>>>>

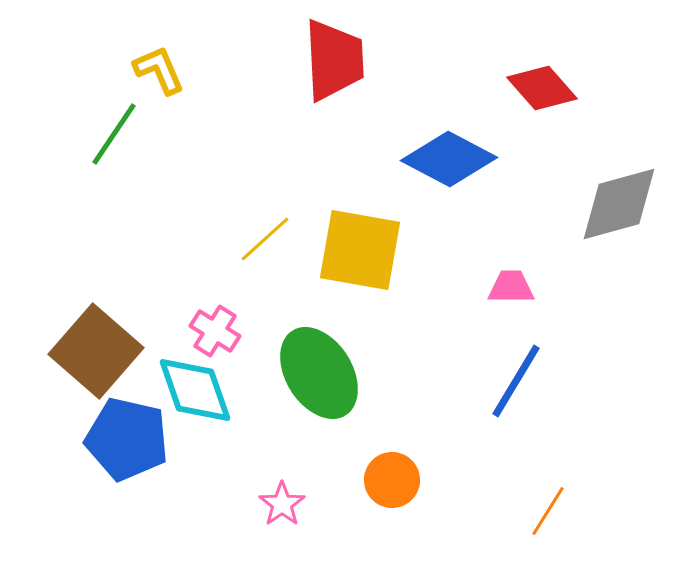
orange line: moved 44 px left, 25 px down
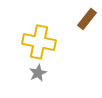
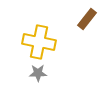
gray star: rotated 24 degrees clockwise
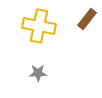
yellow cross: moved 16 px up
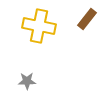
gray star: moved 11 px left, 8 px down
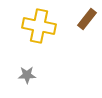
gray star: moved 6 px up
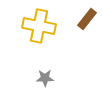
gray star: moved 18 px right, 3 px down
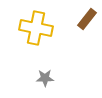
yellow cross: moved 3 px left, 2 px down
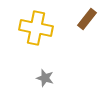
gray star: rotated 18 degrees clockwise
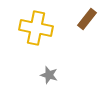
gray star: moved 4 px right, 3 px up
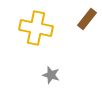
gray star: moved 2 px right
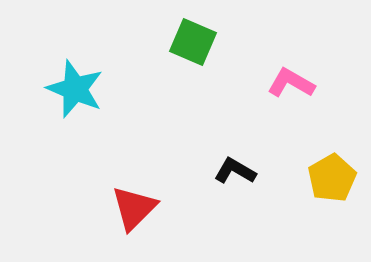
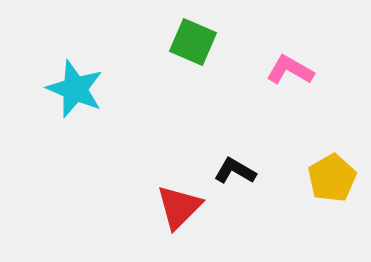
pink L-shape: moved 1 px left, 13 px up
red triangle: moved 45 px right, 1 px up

<<<<

_DIRECTIVE_:
Starting at the line containing "gray star: moved 11 px left, 8 px down" and ending at the last line, can you write these lines out again with "gray star" replaced by "silver star" and everything else unchanged? Leave the pictures out.

_SOLUTION TO THIS EXERCISE_:
silver star: moved 11 px left, 8 px down
silver star: moved 6 px up
silver star: moved 18 px right, 3 px down
yellow cross: moved 3 px left, 2 px down
silver star: rotated 18 degrees clockwise
silver star: moved 4 px right, 3 px up
silver star: moved 2 px right
pink L-shape: moved 1 px left, 13 px up
red triangle: moved 45 px right, 1 px up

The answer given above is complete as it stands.